### [WORK ITEM]
Where the lines below hold images, skip those and copy every word exactly.

### [DATA PROVIDED]
_ _ _ _

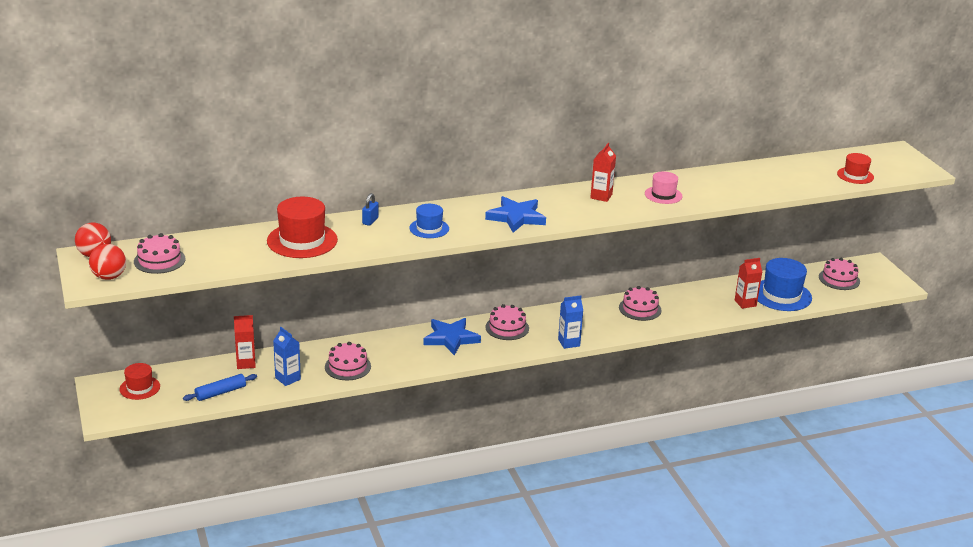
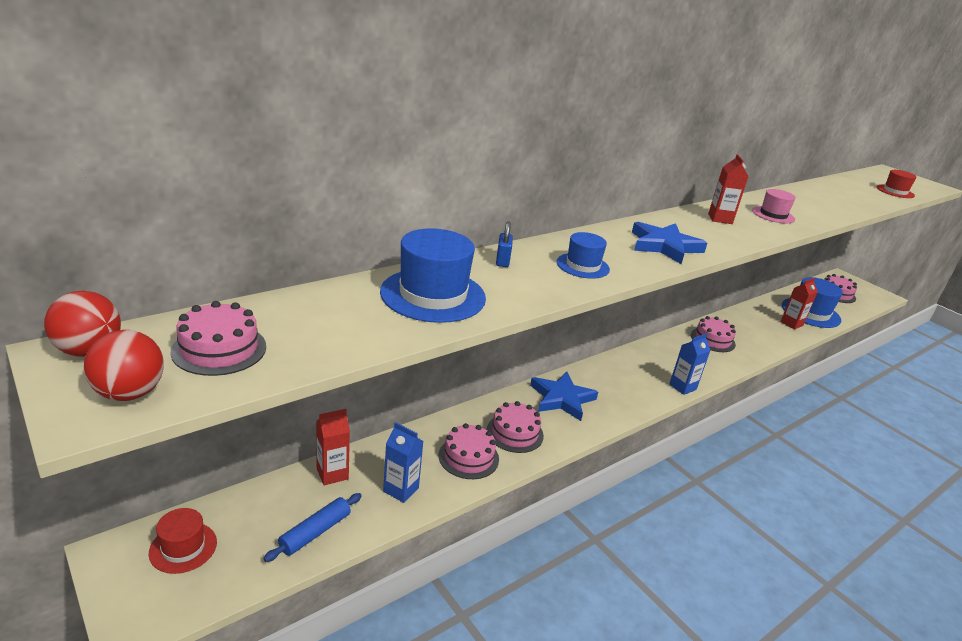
camera: 20 degrees left, 0 degrees up
(302, 240) = (433, 295): red hat -> blue hat
(507, 328) = (609, 377): pink cake -> pink cake (515, 433)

_ _ _ _

### [RESULT FOR THIS TASK]
camera: 20 degrees left, 0 degrees up
(302, 240) = (433, 295): red hat -> blue hat
(507, 328) = (609, 377): pink cake -> pink cake (515, 433)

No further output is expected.